*** Exercise inputs Section Begins ***
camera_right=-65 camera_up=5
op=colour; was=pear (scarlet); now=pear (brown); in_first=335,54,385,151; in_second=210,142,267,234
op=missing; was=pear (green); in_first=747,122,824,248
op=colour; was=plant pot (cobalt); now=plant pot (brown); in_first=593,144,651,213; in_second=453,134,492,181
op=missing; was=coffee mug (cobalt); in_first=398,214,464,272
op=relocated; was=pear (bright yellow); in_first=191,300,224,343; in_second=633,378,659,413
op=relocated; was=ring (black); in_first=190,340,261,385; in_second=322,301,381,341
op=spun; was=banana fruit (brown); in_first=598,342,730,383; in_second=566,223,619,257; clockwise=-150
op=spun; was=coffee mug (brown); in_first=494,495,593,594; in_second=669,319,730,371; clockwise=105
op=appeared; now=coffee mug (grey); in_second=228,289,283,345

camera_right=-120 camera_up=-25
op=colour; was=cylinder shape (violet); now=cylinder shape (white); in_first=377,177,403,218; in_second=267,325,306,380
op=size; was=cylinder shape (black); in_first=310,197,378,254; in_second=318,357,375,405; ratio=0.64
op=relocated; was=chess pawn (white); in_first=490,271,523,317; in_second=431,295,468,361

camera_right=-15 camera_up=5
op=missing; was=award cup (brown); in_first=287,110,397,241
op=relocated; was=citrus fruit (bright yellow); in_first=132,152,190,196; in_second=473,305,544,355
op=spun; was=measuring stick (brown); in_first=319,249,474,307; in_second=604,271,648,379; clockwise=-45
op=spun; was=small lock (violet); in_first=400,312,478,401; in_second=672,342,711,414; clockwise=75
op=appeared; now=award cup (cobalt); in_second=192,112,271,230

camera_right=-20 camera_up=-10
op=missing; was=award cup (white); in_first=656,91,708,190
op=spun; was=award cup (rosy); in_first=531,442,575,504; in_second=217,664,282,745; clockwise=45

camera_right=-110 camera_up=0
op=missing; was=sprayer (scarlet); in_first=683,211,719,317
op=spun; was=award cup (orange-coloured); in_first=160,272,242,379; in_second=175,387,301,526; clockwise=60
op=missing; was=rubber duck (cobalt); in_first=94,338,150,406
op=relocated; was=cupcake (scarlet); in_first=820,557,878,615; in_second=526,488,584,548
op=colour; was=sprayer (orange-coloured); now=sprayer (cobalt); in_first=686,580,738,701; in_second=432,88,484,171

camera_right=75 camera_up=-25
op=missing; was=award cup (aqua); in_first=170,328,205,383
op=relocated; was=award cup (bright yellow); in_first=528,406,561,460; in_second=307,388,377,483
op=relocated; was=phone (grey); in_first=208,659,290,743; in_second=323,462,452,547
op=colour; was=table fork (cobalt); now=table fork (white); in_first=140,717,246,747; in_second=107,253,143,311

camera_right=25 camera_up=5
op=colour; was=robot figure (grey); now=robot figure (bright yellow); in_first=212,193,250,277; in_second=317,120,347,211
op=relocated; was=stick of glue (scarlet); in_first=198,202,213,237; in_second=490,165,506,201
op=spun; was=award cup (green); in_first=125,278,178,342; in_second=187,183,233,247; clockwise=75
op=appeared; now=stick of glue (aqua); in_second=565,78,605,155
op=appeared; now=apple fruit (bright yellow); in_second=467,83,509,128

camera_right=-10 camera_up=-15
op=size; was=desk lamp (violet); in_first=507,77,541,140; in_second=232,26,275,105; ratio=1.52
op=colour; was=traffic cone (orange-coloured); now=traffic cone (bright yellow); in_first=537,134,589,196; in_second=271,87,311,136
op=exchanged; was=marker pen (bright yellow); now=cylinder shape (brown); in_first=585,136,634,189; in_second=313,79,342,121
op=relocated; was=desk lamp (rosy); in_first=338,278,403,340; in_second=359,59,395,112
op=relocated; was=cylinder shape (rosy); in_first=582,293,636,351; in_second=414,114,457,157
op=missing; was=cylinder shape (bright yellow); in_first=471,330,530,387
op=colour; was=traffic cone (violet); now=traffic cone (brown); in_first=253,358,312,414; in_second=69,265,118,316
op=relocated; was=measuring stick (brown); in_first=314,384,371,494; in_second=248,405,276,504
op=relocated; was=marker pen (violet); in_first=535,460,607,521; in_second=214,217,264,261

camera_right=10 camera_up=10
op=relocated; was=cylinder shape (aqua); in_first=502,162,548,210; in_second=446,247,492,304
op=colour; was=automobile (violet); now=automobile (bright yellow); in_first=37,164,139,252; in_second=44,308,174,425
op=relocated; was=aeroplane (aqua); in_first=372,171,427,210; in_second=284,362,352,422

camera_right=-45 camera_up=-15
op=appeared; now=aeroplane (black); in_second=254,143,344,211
*** Exercise inputs Section Ends ***
About this task
Above this task is a listing. Restate, word for word and with nothing added, the lines from the one with "op=missing; was=coffee mug" through the one with "op=spun; was=coffee mug".

Exercise output
op=missing; was=coffee mug (cobalt); in_first=398,214,464,272
op=relocated; was=pear (bright yellow); in_first=191,300,224,343; in_second=633,378,659,413
op=relocated; was=ring (black); in_first=190,340,261,385; in_second=322,301,381,341
op=spun; was=banana fruit (brown); in_first=598,342,730,383; in_second=566,223,619,257; clockwise=-150
op=spun; was=coffee mug (brown); in_first=494,495,593,594; in_second=669,319,730,371; clockwise=105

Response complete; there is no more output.